**Records to use:**
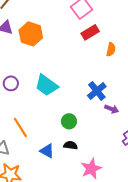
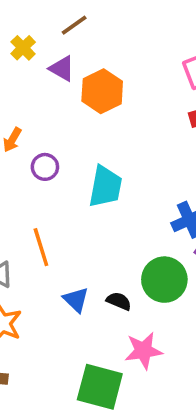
cyan trapezoid: (46, 85) -> (105, 187), turned -130
green circle: (69, 121) -> (164, 280), moved, size x1.6

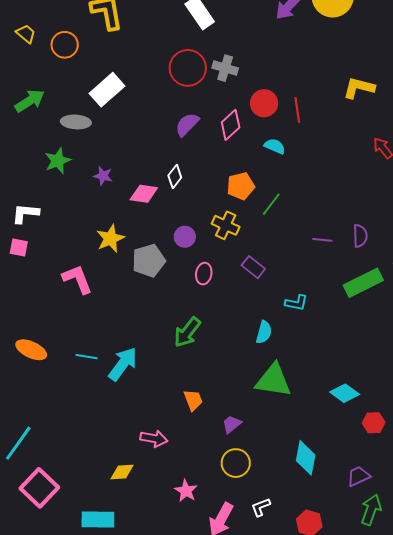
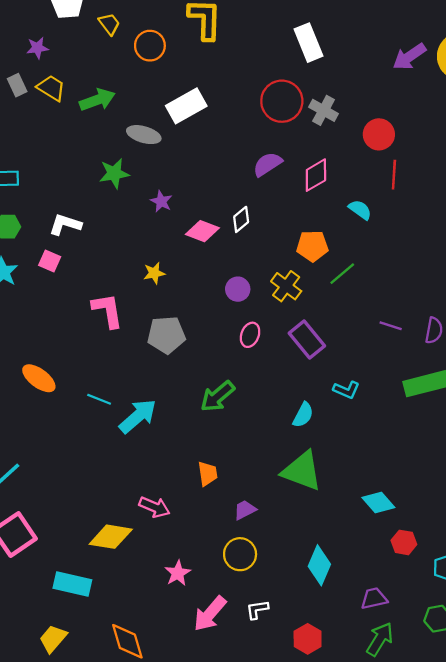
red circle: (264, 103) -> (379, 134), moved
yellow star: (110, 238) -> (154, 273), size x0.7
gray pentagon: (149, 261) -> (166, 335), moved
purple rectangle: (253, 267) -> (307, 340), size x1.4
yellow diamond: (122, 472) -> (111, 537), size x1.5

**What needs to be done:** If a line holds an image, leave the image out; retype everything else in the entries exactly.

**Response for this exercise:**
cyan trapezoid: (46, 85) -> (105, 187), turned -130
green circle: (69, 121) -> (164, 280), moved, size x1.6

red circle: (264, 103) -> (379, 134), moved
yellow star: (110, 238) -> (154, 273), size x0.7
gray pentagon: (149, 261) -> (166, 335), moved
purple rectangle: (253, 267) -> (307, 340), size x1.4
yellow diamond: (122, 472) -> (111, 537), size x1.5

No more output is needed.